··· Records supplied ···

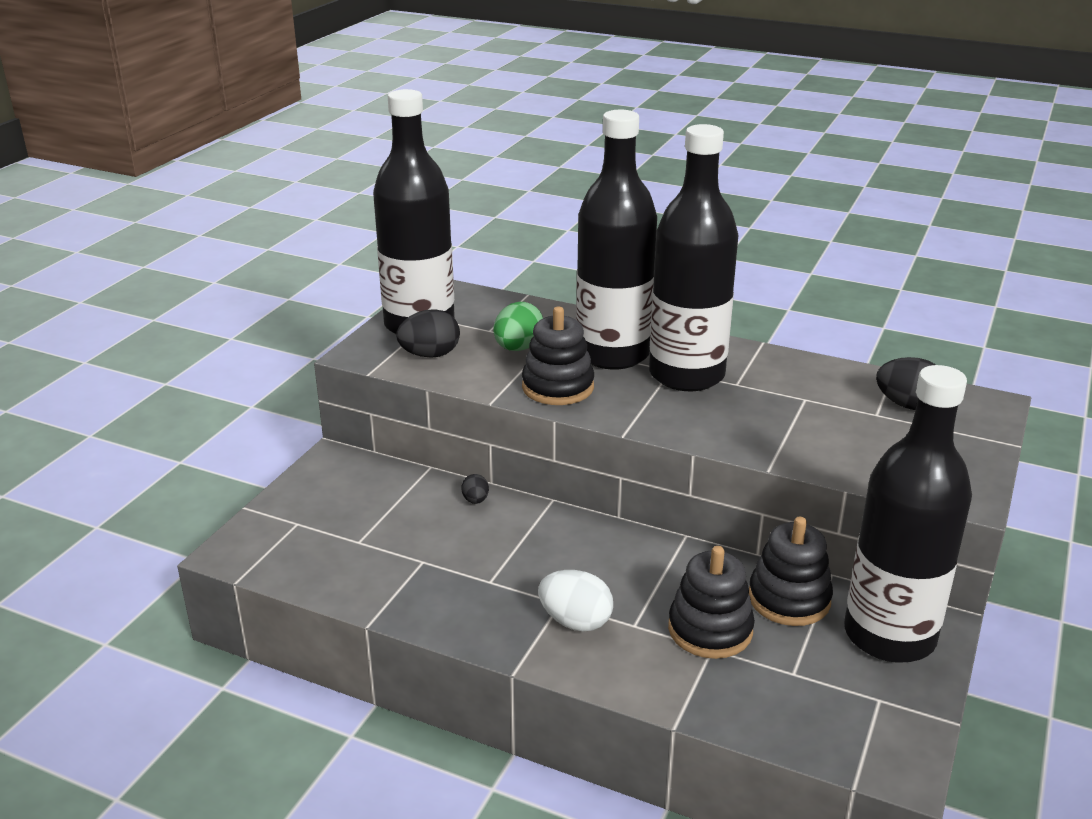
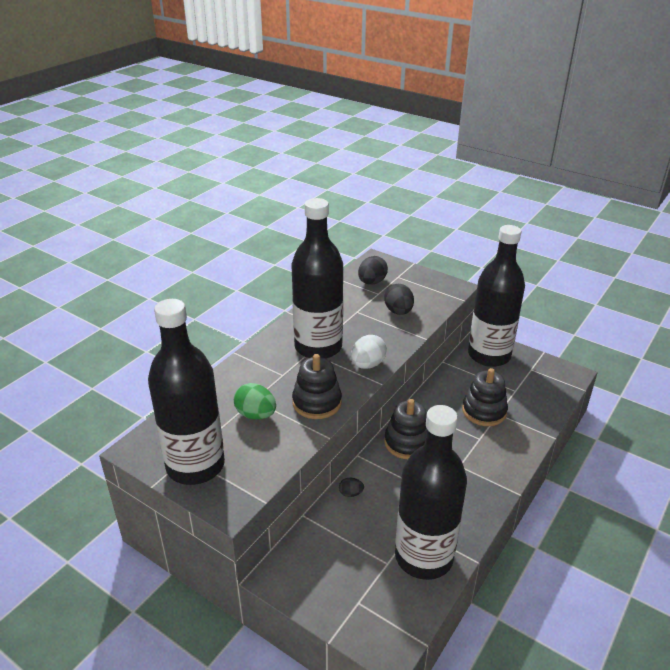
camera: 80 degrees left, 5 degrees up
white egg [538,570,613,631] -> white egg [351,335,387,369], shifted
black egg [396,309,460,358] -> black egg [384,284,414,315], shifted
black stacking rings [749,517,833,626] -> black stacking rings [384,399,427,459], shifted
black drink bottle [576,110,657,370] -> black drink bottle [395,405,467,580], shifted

···

# [Prompt]
Beginning with the line that contains "black stacking rings [749,517,833,626]", restate word for word each line through the last one in the data, and write nothing more.

# [Response area]
black stacking rings [749,517,833,626] -> black stacking rings [384,399,427,459], shifted
black drink bottle [576,110,657,370] -> black drink bottle [395,405,467,580], shifted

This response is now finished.